▶ How to complete this task: What is needed here is an exact repetition of the records below, beginning at the line that has "C102: 3.3uF (plus" and stopping after the line that has "U2 pin VBAT: VCELL -> SCL".
-------- Data for this task
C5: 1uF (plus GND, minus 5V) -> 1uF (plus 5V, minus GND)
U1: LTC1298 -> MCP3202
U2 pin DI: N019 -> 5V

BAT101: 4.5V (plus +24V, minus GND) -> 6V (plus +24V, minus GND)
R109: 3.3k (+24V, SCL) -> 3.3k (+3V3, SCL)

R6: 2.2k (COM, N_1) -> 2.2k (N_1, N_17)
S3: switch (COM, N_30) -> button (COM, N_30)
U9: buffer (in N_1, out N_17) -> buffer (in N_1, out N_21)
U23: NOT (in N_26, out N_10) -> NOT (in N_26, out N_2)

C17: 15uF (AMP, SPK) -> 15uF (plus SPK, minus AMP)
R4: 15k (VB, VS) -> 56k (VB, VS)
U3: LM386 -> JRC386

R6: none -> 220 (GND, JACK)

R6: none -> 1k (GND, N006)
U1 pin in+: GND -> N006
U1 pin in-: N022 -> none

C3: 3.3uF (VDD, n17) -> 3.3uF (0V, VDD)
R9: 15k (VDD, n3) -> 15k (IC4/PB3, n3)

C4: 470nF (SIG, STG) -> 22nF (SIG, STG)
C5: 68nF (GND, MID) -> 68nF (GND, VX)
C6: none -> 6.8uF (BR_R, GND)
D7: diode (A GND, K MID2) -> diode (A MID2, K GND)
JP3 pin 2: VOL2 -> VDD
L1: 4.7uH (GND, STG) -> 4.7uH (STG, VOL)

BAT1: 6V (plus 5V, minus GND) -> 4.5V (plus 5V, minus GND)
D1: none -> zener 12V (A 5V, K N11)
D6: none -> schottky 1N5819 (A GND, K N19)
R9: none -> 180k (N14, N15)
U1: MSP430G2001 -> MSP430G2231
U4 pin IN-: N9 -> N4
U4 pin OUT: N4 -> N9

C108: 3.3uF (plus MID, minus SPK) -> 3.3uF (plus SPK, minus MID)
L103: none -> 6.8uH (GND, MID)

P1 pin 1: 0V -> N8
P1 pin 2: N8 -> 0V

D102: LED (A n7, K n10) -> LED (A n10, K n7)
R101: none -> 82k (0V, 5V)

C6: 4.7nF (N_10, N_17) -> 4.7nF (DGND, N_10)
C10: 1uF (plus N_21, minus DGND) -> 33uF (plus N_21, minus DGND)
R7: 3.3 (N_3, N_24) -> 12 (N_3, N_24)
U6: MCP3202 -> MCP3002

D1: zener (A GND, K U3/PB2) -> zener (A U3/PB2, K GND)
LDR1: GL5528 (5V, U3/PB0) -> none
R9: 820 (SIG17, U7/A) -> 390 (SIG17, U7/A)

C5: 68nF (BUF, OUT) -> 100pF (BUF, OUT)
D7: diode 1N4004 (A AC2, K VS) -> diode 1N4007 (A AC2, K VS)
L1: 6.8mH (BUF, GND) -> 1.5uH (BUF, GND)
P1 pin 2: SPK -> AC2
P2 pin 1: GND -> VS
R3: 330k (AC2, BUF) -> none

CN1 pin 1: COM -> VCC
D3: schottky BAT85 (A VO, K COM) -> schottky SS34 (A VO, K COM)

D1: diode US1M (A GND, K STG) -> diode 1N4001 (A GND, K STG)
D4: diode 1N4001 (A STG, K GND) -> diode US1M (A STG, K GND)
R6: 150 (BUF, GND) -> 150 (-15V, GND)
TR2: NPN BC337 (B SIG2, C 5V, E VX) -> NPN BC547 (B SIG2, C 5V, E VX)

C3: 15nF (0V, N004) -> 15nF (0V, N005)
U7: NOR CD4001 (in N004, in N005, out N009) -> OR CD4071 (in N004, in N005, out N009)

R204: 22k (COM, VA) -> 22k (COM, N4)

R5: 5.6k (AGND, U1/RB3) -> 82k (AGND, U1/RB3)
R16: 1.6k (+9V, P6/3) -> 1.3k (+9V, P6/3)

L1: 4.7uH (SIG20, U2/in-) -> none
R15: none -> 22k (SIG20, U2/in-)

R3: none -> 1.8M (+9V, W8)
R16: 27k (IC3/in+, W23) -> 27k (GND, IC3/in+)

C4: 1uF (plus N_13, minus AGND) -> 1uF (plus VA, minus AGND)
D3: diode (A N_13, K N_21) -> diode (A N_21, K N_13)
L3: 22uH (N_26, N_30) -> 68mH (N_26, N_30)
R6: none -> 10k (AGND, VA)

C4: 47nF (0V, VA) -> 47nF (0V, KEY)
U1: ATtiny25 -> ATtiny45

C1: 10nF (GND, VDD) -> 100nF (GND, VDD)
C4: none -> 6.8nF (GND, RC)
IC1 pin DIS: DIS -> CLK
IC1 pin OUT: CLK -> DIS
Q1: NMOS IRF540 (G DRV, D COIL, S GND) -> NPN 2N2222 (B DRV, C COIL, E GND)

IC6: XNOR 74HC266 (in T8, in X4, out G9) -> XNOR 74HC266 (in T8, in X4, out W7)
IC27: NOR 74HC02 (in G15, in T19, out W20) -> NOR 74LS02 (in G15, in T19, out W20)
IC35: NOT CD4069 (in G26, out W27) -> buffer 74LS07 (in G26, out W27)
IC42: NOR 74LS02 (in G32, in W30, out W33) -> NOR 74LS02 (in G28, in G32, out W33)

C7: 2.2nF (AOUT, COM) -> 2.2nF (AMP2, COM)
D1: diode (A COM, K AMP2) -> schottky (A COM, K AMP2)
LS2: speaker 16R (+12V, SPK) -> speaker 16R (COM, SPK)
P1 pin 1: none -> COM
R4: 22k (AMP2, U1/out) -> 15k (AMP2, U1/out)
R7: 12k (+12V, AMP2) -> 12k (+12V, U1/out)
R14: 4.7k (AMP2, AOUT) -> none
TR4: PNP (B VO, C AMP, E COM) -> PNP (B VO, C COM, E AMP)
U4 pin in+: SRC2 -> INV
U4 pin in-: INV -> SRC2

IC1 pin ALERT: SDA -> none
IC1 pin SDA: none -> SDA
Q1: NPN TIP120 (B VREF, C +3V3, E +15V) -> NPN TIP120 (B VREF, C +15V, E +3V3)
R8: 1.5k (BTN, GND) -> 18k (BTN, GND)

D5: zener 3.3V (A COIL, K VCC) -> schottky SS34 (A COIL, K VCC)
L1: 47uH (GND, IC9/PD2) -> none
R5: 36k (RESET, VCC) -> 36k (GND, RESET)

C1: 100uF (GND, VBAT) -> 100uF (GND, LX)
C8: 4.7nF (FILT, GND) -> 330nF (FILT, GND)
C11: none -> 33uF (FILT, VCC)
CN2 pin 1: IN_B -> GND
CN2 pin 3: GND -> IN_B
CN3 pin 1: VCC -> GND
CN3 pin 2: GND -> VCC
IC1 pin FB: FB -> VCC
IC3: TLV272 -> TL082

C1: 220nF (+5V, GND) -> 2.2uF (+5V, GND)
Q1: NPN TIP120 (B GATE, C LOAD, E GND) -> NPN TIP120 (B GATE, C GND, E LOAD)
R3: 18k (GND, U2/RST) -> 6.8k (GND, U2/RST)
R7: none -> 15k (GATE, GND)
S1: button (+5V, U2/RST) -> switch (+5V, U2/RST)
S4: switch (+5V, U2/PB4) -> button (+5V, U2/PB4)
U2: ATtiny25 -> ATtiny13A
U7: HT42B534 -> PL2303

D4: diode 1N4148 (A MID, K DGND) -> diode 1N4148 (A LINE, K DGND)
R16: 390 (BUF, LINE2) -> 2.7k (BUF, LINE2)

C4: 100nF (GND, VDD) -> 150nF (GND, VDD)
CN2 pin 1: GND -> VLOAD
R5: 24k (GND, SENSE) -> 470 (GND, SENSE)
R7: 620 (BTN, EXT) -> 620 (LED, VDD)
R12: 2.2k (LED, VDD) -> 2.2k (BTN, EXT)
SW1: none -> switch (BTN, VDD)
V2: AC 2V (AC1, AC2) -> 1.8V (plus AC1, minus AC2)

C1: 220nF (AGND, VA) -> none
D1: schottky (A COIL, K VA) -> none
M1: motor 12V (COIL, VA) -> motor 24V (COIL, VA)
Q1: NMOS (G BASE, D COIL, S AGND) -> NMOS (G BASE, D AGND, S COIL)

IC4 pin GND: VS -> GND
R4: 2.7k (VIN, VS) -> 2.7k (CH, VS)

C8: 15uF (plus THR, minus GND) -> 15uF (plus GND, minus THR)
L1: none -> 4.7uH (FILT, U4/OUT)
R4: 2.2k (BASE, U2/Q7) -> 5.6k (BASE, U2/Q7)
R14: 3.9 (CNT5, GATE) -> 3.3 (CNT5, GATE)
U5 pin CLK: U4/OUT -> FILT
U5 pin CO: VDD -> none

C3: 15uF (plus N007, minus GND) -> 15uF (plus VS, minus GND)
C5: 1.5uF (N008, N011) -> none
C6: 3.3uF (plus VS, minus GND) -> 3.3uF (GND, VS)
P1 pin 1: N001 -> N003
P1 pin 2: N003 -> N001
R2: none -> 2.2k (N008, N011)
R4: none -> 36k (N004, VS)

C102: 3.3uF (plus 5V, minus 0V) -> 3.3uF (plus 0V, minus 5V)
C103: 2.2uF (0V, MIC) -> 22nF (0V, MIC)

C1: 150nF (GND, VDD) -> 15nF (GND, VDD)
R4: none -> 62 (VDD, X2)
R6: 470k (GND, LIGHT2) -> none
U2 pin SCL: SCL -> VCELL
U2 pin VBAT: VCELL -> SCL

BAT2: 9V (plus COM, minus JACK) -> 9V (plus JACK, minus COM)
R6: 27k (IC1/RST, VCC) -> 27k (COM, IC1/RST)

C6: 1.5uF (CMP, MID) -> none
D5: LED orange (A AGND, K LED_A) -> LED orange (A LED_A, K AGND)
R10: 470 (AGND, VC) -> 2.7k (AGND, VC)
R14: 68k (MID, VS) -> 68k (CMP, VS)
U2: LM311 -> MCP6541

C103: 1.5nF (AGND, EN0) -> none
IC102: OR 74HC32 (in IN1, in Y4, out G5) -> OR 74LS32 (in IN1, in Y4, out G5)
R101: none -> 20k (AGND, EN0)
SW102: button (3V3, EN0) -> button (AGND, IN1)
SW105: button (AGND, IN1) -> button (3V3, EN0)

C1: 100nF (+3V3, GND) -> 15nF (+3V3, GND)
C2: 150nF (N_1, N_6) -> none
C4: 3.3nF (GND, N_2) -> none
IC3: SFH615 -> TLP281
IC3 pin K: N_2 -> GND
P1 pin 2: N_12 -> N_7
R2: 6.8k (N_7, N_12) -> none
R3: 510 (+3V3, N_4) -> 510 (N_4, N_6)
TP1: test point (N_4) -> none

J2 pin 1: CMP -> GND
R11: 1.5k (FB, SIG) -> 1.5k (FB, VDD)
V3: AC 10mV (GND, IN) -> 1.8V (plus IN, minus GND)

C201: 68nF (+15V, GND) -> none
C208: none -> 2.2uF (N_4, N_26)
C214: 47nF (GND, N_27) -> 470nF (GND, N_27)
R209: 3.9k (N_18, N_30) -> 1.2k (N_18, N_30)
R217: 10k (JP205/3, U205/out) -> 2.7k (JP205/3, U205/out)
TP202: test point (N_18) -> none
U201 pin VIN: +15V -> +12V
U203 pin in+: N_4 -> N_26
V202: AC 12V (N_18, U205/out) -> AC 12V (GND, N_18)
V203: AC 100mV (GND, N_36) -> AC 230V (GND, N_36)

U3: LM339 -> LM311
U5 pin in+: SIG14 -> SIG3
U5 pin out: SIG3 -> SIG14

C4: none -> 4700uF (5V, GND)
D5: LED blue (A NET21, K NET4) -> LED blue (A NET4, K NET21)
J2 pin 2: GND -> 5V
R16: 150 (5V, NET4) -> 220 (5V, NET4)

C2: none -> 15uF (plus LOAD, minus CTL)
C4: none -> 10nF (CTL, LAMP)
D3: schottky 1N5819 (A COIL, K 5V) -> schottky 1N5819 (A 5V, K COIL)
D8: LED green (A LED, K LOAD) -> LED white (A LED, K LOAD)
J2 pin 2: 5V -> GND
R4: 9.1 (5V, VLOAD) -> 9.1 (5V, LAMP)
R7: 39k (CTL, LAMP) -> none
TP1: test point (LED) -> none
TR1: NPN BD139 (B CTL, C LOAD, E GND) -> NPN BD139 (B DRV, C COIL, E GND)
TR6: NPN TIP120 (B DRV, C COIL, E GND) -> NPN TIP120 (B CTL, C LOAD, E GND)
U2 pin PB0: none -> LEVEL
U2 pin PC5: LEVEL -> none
----------------
▶ The answer:
C102: 3.3uF (plus 5V, minus 0V) -> 3.3uF (plus 0V, minus 5V)
C103: 2.2uF (0V, MIC) -> 22nF (0V, MIC)

C1: 150nF (GND, VDD) -> 15nF (GND, VDD)
R4: none -> 62 (VDD, X2)
R6: 470k (GND, LIGHT2) -> none
U2 pin SCL: SCL -> VCELL
U2 pin VBAT: VCELL -> SCL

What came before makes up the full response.